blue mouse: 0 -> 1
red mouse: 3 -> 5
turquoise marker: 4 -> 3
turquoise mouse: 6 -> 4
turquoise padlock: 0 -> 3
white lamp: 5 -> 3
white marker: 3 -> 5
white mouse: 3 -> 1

WHAT THE TASK ASKS
For this exercise, write all the records out again exactly.

OUTPUT FOR THIS TASK
blue mouse: 0 -> 1
red mouse: 3 -> 5
turquoise marker: 4 -> 3
turquoise mouse: 6 -> 4
turquoise padlock: 0 -> 3
white lamp: 5 -> 3
white marker: 3 -> 5
white mouse: 3 -> 1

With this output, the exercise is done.